>>>

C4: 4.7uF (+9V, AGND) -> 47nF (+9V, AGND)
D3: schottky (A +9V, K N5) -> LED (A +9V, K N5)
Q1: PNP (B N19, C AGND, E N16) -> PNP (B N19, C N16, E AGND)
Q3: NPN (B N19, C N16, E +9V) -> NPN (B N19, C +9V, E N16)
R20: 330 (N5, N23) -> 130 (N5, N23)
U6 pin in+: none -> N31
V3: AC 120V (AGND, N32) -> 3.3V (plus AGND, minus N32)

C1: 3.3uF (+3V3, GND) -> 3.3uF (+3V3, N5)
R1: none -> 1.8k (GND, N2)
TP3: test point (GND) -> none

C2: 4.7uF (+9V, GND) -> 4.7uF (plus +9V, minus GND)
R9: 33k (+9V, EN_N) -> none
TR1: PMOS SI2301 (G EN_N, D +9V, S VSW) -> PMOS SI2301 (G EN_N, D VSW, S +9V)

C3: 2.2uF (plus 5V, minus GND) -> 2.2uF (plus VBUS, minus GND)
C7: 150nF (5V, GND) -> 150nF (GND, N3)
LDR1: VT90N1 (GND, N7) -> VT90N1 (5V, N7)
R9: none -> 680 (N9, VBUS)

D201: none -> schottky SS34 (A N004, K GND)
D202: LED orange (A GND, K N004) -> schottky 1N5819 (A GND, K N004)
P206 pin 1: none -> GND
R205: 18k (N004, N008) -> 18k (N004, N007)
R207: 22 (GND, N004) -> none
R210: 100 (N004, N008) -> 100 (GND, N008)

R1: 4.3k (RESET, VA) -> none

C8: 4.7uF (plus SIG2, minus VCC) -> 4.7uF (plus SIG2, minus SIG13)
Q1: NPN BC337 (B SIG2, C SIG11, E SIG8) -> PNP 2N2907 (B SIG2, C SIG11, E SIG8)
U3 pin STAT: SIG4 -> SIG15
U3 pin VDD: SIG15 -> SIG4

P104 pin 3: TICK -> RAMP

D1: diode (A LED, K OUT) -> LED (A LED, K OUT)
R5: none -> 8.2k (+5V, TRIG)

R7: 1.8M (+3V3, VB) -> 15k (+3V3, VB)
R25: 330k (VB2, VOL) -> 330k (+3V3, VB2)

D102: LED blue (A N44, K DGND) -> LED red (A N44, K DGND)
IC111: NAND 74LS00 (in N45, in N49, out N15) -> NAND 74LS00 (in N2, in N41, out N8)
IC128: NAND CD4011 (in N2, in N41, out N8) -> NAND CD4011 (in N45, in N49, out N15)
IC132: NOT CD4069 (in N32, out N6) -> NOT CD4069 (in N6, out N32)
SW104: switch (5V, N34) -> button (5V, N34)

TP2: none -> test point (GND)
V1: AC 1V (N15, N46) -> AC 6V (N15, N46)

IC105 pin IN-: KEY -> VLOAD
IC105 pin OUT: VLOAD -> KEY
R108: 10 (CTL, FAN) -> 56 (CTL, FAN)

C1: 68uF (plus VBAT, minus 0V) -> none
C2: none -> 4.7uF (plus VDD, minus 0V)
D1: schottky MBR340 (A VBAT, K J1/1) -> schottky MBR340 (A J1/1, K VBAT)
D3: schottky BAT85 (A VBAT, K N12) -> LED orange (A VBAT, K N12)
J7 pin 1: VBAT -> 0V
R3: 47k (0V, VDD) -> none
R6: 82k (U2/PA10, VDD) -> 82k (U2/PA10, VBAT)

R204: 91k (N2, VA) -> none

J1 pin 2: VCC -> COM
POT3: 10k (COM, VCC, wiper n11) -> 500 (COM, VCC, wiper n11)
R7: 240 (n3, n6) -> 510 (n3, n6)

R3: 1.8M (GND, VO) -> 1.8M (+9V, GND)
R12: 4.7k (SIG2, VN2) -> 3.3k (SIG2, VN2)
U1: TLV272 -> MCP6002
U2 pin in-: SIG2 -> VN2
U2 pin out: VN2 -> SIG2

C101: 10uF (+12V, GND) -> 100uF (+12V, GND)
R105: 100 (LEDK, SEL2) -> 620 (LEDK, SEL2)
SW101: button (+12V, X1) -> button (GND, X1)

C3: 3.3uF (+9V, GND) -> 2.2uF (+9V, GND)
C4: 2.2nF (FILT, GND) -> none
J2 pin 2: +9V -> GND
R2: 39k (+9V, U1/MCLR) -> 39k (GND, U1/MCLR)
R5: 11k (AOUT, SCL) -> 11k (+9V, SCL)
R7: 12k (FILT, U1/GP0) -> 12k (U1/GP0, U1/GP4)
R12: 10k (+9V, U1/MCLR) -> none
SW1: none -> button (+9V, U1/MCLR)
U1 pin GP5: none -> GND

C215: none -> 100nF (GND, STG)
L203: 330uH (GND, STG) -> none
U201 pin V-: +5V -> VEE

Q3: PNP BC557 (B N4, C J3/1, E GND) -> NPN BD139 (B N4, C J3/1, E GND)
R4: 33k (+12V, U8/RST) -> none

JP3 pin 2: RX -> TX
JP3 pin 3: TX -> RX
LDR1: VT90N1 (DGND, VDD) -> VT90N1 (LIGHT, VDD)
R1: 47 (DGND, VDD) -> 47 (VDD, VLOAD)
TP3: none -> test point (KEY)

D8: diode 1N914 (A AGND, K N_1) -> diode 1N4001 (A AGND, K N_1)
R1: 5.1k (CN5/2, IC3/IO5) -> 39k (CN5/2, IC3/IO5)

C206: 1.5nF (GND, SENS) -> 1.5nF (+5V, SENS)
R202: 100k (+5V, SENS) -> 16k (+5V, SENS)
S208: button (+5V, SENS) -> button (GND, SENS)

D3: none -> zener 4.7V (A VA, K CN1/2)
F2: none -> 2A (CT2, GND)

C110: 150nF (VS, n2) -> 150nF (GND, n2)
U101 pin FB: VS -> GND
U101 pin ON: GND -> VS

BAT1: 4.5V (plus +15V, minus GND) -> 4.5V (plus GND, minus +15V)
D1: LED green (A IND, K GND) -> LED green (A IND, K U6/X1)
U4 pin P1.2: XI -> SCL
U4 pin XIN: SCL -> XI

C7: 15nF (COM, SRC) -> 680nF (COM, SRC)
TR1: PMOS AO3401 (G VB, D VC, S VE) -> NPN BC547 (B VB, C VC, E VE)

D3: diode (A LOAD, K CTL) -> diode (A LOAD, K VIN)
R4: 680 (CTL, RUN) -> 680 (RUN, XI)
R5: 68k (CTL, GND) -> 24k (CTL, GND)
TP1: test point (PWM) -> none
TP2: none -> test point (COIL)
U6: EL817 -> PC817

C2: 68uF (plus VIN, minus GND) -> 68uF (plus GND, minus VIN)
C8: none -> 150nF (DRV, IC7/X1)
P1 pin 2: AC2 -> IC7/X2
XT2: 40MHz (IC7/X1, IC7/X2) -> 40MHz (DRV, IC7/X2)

<<<

## Task goal
Begin with the line that has "R9: none -> 680 (N9, VBUS)" in the listing above and end after the line that has "D102: LED blue"; output those lines exactly.

## Reply to the task
R9: none -> 680 (N9, VBUS)

D201: none -> schottky SS34 (A N004, K GND)
D202: LED orange (A GND, K N004) -> schottky 1N5819 (A GND, K N004)
P206 pin 1: none -> GND
R205: 18k (N004, N008) -> 18k (N004, N007)
R207: 22 (GND, N004) -> none
R210: 100 (N004, N008) -> 100 (GND, N008)

R1: 4.3k (RESET, VA) -> none

C8: 4.7uF (plus SIG2, minus VCC) -> 4.7uF (plus SIG2, minus SIG13)
Q1: NPN BC337 (B SIG2, C SIG11, E SIG8) -> PNP 2N2907 (B SIG2, C SIG11, E SIG8)
U3 pin STAT: SIG4 -> SIG15
U3 pin VDD: SIG15 -> SIG4

P104 pin 3: TICK -> RAMP

D1: diode (A LED, K OUT) -> LED (A LED, K OUT)
R5: none -> 8.2k (+5V, TRIG)

R7: 1.8M (+3V3, VB) -> 15k (+3V3, VB)
R25: 330k (VB2, VOL) -> 330k (+3V3, VB2)

D102: LED blue (A N44, K DGND) -> LED red (A N44, K DGND)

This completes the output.